*** DATA EXTRACTS Section Begins ***

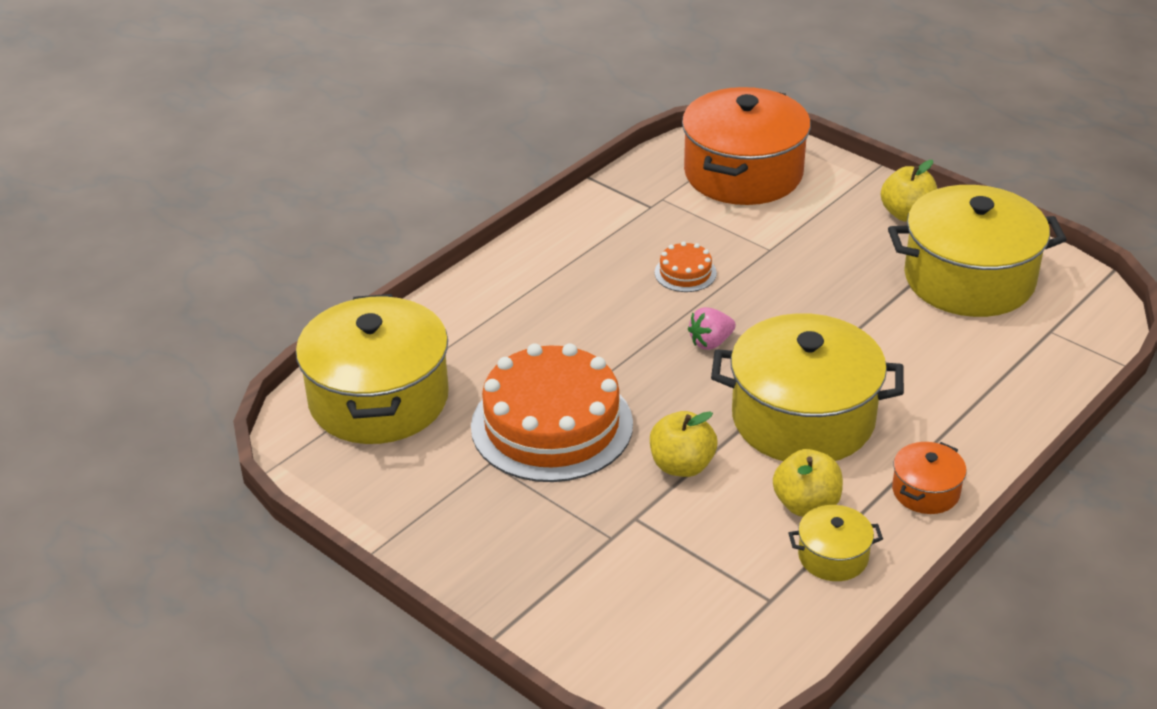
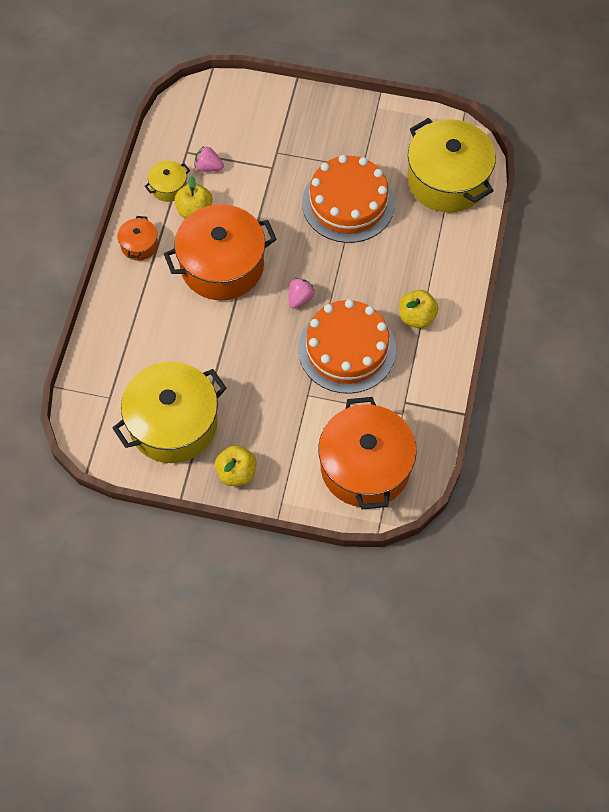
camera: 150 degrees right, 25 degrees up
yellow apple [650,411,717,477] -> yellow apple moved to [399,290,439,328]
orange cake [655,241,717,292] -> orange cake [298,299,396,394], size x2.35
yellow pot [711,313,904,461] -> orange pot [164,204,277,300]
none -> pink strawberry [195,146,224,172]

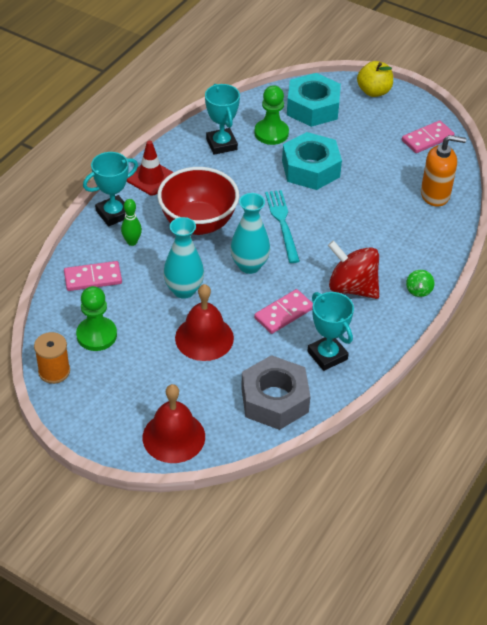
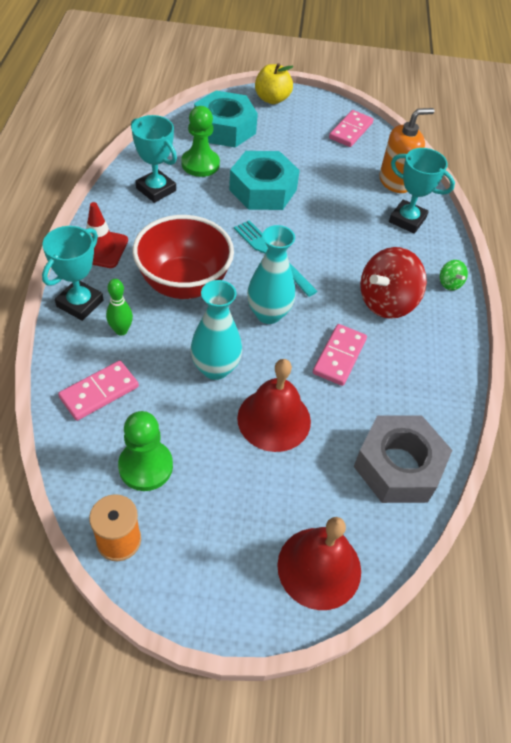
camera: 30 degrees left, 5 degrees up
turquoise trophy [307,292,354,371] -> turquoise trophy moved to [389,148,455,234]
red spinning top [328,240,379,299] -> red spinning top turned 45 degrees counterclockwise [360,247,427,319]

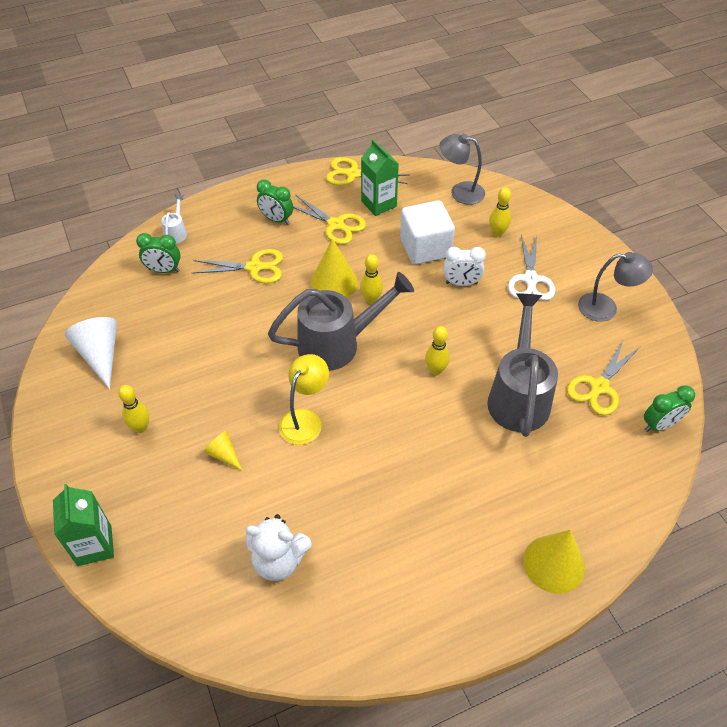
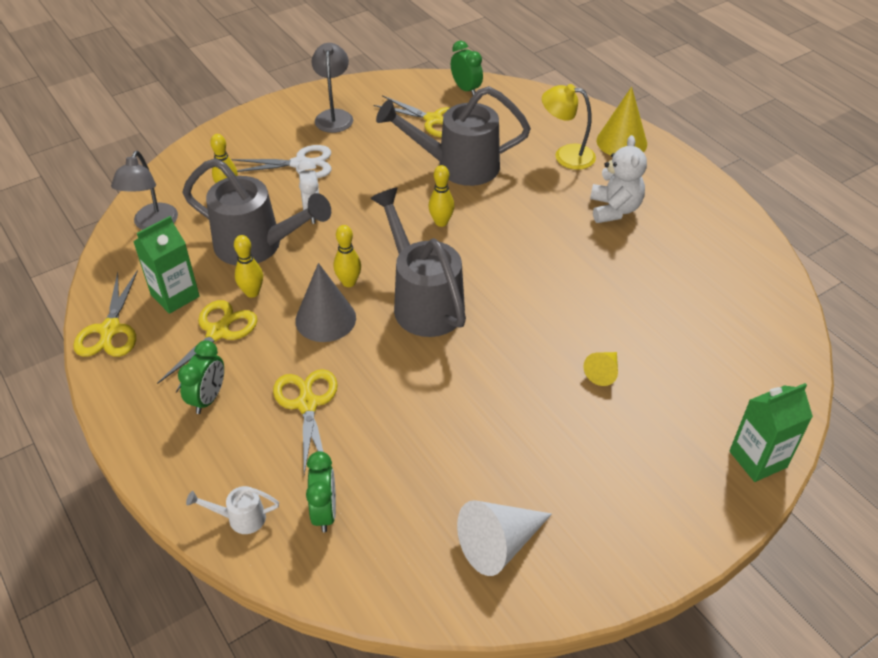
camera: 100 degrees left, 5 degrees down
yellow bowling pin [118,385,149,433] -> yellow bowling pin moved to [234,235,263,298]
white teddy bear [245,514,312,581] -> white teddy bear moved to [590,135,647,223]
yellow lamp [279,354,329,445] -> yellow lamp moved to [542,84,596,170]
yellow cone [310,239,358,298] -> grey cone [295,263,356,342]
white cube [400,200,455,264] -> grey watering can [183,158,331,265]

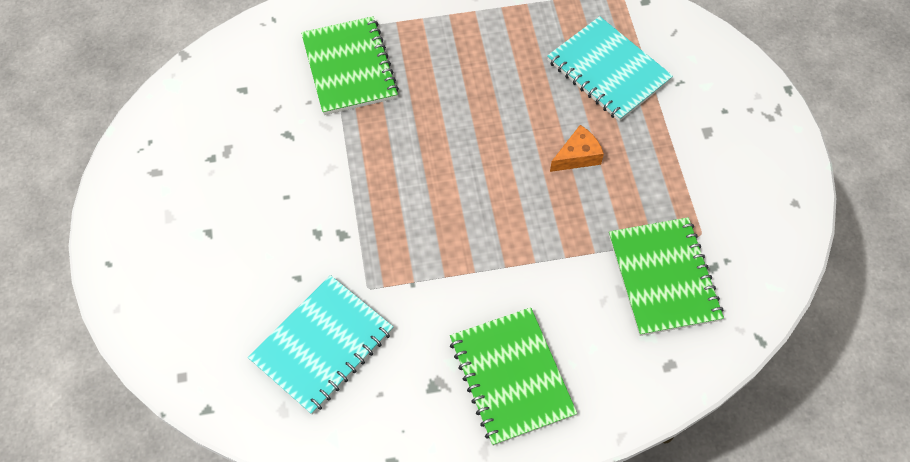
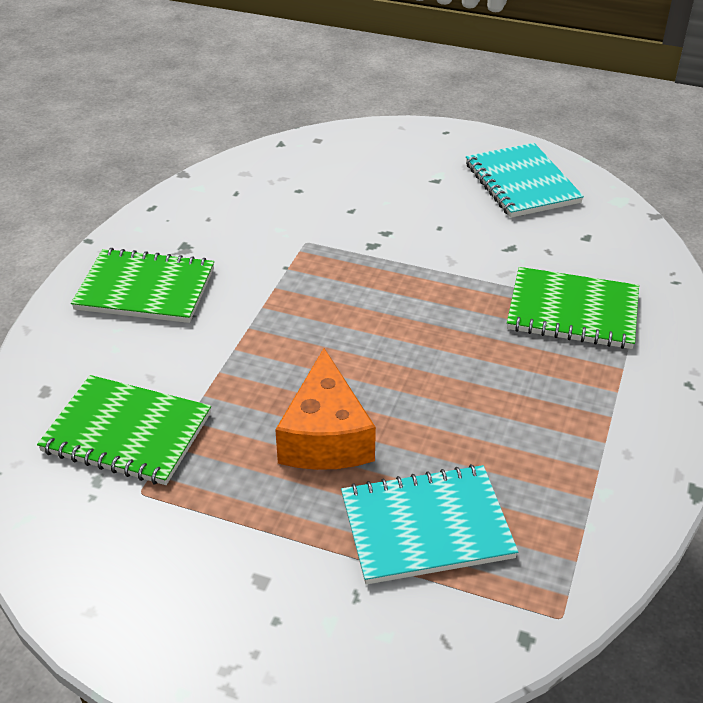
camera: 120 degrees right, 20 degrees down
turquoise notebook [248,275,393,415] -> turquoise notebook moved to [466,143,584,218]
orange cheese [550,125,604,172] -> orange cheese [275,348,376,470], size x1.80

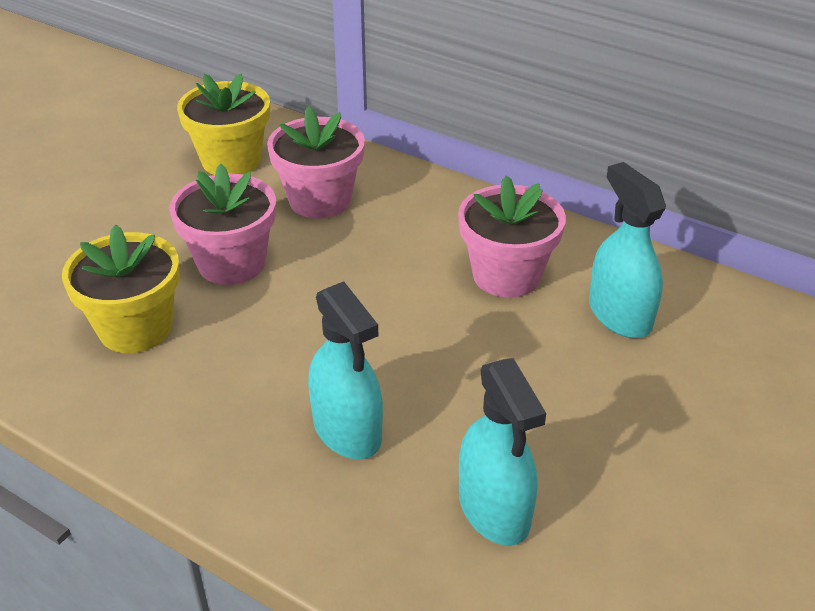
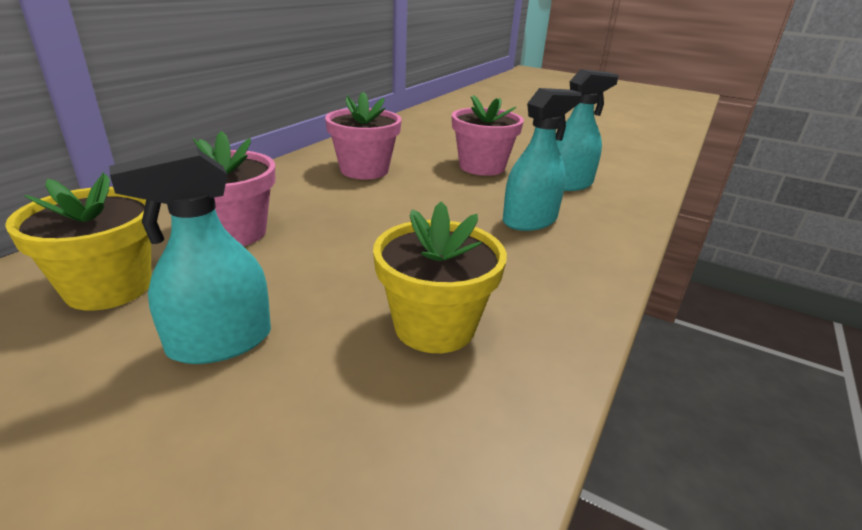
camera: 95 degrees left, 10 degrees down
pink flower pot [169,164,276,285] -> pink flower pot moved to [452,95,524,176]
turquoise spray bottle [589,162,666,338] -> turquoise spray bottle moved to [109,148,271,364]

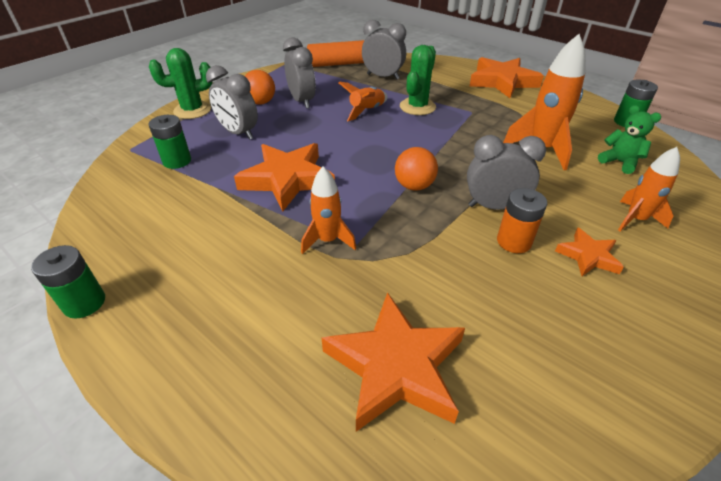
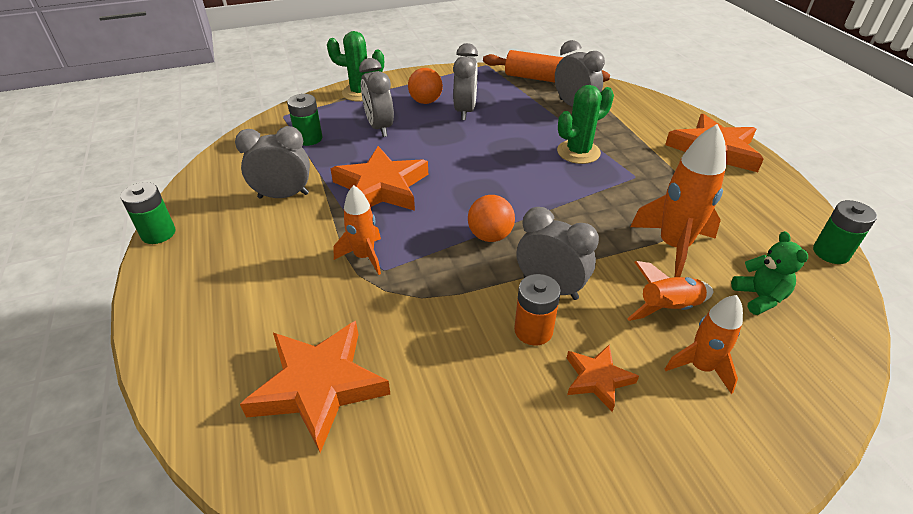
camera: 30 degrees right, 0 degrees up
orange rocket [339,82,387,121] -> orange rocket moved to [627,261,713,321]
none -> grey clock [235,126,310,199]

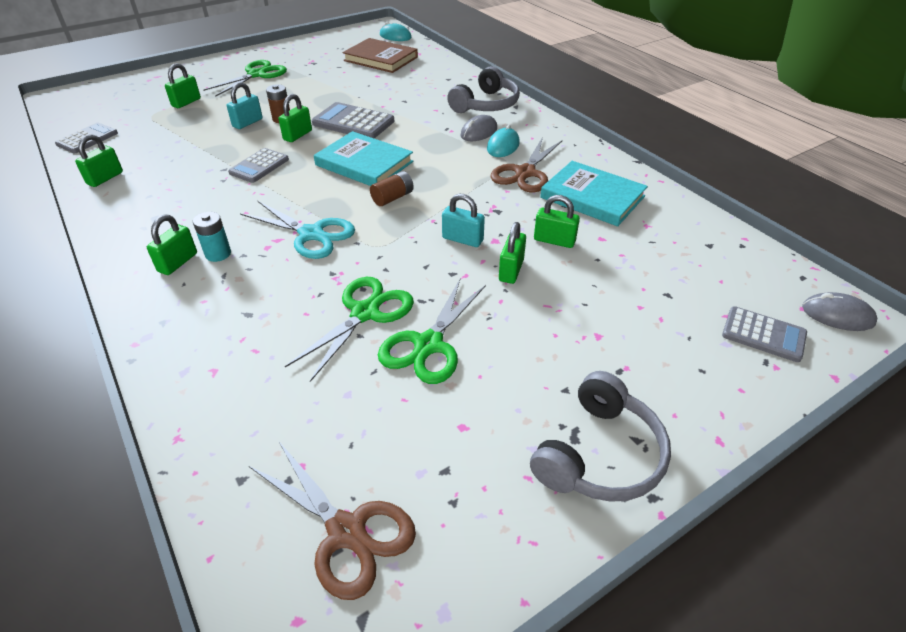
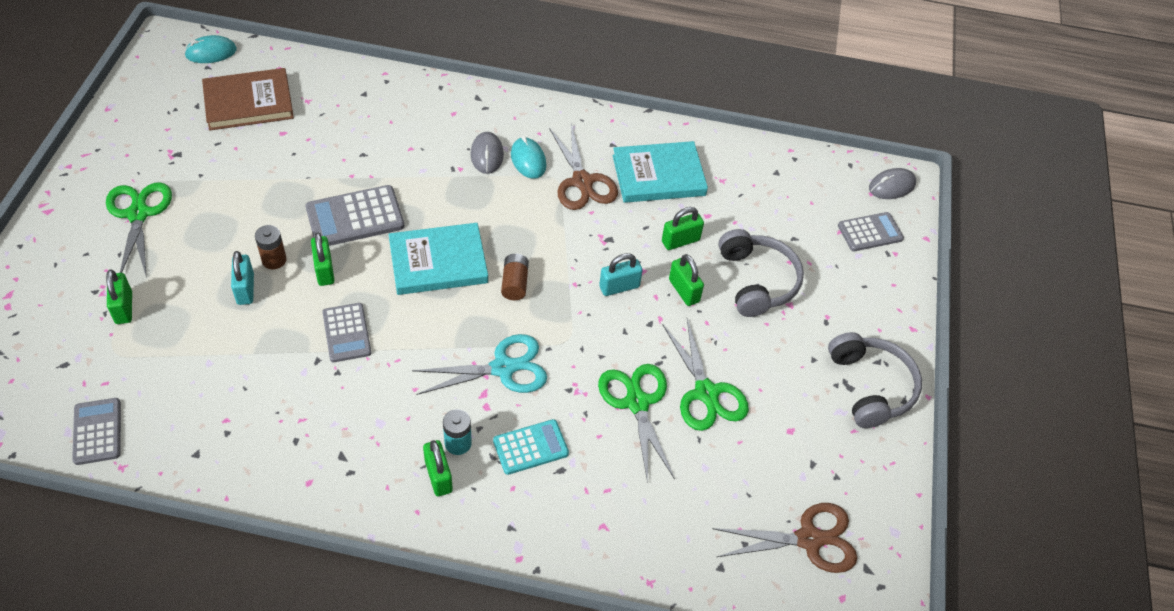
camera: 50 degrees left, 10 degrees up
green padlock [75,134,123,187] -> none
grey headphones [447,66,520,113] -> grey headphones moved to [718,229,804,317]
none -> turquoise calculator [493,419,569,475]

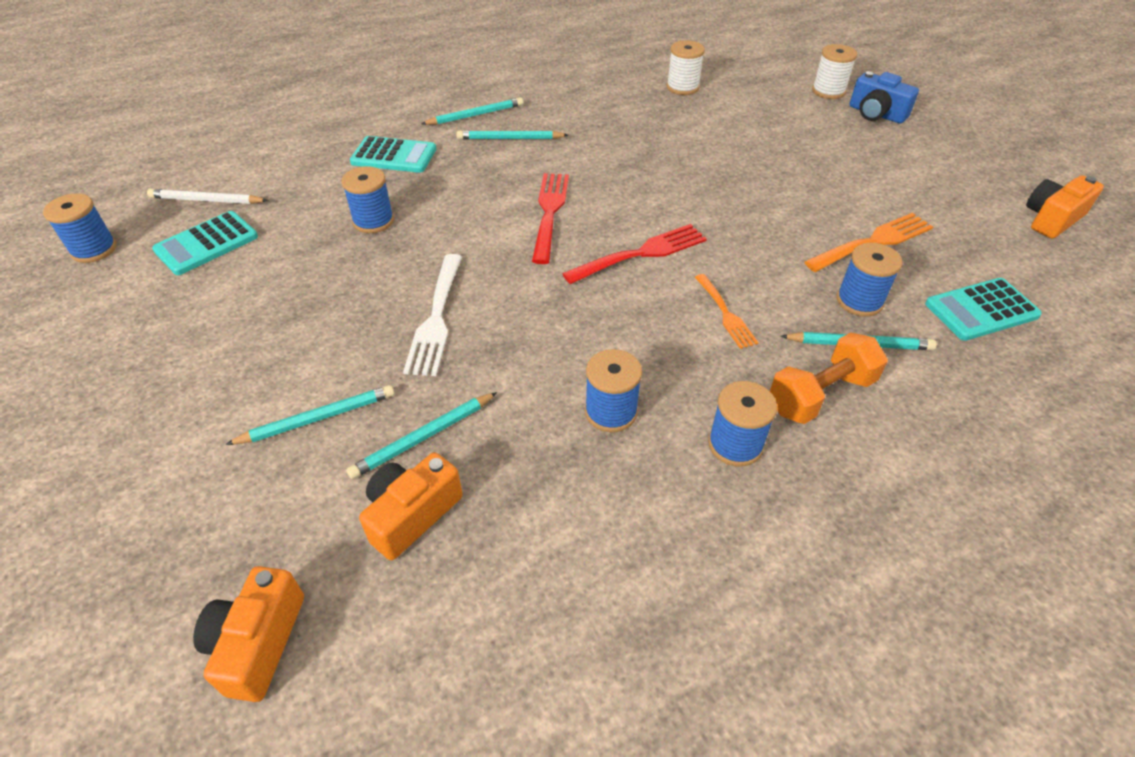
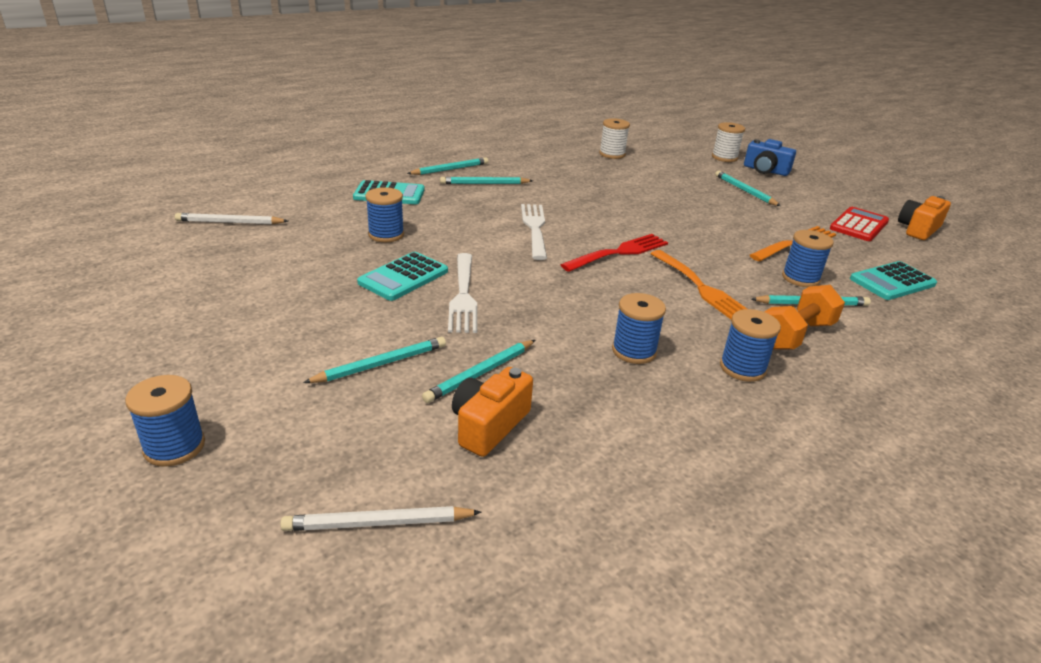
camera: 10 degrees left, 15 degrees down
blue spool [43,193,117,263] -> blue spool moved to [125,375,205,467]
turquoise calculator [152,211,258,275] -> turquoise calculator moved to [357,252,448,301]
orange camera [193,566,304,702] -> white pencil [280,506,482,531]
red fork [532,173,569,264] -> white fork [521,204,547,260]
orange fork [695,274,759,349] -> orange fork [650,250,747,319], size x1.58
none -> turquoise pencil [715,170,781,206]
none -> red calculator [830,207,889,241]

*** DATA EXTRACTS Section Ends ***

**ABOUT THIS TASK**.
Copy exactly, and copy only, the lines from the one bearing "grey headphones [447,66,520,113]" through the closing line of the material, with both ends kept and pictures removed.

**RESPONSE AREA**.
grey headphones [447,66,520,113] -> grey headphones moved to [718,229,804,317]
none -> turquoise calculator [493,419,569,475]

camera: 10 degrees left, 15 degrees down
blue spool [43,193,117,263] -> blue spool moved to [125,375,205,467]
turquoise calculator [152,211,258,275] -> turquoise calculator moved to [357,252,448,301]
orange camera [193,566,304,702] -> white pencil [280,506,482,531]
red fork [532,173,569,264] -> white fork [521,204,547,260]
orange fork [695,274,759,349] -> orange fork [650,250,747,319], size x1.58
none -> turquoise pencil [715,170,781,206]
none -> red calculator [830,207,889,241]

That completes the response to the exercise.